What the exercise asks: Take the entries below and print only the lines from the one with "building: none -> [194,121,246,173]" through the one with "building: none -> [64,280,139,328]", exactly as they stand, both ends included.

Records supplied:
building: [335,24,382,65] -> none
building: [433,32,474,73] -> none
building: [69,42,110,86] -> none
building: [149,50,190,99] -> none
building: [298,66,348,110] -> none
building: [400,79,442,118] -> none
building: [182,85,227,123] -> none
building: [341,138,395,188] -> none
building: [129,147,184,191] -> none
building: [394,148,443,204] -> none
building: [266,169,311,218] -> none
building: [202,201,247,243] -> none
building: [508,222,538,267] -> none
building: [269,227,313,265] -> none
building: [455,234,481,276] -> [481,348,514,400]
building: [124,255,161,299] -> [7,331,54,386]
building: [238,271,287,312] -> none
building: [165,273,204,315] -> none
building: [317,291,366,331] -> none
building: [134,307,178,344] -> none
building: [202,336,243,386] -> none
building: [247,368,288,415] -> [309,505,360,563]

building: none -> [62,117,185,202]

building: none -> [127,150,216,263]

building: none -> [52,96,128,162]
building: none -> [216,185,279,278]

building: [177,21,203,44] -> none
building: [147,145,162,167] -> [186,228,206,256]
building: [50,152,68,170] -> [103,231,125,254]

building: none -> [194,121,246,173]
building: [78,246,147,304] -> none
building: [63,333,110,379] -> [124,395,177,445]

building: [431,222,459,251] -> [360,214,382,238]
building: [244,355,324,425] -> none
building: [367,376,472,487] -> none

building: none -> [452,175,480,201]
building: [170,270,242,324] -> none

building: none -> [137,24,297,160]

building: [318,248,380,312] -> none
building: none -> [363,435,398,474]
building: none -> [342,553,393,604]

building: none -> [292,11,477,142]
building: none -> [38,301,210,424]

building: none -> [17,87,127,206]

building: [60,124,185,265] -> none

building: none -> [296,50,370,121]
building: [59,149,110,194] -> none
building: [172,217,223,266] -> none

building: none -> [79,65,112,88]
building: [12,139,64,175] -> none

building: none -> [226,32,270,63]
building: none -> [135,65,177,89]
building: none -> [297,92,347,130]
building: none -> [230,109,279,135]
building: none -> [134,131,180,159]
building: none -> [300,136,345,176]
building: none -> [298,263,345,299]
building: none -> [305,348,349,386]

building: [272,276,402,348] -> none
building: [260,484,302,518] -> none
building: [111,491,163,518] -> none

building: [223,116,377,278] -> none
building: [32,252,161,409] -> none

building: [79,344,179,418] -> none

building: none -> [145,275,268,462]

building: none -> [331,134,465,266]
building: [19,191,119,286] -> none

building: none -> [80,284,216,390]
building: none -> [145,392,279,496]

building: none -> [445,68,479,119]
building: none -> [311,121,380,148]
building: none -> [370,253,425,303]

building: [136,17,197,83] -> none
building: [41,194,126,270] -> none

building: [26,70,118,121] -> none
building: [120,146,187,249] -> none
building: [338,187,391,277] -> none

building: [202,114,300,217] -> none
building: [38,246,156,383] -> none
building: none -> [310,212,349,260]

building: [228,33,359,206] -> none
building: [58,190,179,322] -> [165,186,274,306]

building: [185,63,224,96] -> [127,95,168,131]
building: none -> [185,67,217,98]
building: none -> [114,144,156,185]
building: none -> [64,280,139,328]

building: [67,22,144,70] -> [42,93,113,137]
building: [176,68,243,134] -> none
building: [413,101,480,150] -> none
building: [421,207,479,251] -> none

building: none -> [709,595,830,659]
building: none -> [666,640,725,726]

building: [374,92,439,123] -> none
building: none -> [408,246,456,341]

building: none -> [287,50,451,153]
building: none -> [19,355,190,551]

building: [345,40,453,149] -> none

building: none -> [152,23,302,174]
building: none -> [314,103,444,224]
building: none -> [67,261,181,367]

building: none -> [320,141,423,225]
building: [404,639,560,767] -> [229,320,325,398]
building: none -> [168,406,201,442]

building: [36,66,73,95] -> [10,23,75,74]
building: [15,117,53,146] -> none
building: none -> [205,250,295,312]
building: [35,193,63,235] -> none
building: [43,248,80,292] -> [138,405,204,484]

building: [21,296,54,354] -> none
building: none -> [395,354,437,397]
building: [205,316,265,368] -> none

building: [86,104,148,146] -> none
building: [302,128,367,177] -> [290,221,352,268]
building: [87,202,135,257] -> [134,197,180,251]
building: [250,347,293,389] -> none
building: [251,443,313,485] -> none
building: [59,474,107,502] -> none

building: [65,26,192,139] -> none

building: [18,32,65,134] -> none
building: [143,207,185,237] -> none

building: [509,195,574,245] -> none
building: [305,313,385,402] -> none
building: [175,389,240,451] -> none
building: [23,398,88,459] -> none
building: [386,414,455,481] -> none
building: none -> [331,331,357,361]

Problem solution:
building: none -> [194,121,246,173]
building: [78,246,147,304] -> none
building: [63,333,110,379] -> [124,395,177,445]

building: [431,222,459,251] -> [360,214,382,238]
building: [244,355,324,425] -> none
building: [367,376,472,487] -> none

building: none -> [452,175,480,201]
building: [170,270,242,324] -> none

building: none -> [137,24,297,160]

building: [318,248,380,312] -> none
building: none -> [363,435,398,474]
building: none -> [342,553,393,604]

building: none -> [292,11,477,142]
building: none -> [38,301,210,424]

building: none -> [17,87,127,206]

building: [60,124,185,265] -> none

building: none -> [296,50,370,121]
building: [59,149,110,194] -> none
building: [172,217,223,266] -> none

building: none -> [79,65,112,88]
building: [12,139,64,175] -> none

building: none -> [226,32,270,63]
building: none -> [135,65,177,89]
building: none -> [297,92,347,130]
building: none -> [230,109,279,135]
building: none -> [134,131,180,159]
building: none -> [300,136,345,176]
building: none -> [298,263,345,299]
building: none -> [305,348,349,386]

building: [272,276,402,348] -> none
building: [260,484,302,518] -> none
building: [111,491,163,518] -> none

building: [223,116,377,278] -> none
building: [32,252,161,409] -> none

building: [79,344,179,418] -> none

building: none -> [145,275,268,462]

building: none -> [331,134,465,266]
building: [19,191,119,286] -> none

building: none -> [80,284,216,390]
building: none -> [145,392,279,496]

building: none -> [445,68,479,119]
building: none -> [311,121,380,148]
building: none -> [370,253,425,303]

building: [136,17,197,83] -> none
building: [41,194,126,270] -> none

building: [26,70,118,121] -> none
building: [120,146,187,249] -> none
building: [338,187,391,277] -> none

building: [202,114,300,217] -> none
building: [38,246,156,383] -> none
building: none -> [310,212,349,260]

building: [228,33,359,206] -> none
building: [58,190,179,322] -> [165,186,274,306]

building: [185,63,224,96] -> [127,95,168,131]
building: none -> [185,67,217,98]
building: none -> [114,144,156,185]
building: none -> [64,280,139,328]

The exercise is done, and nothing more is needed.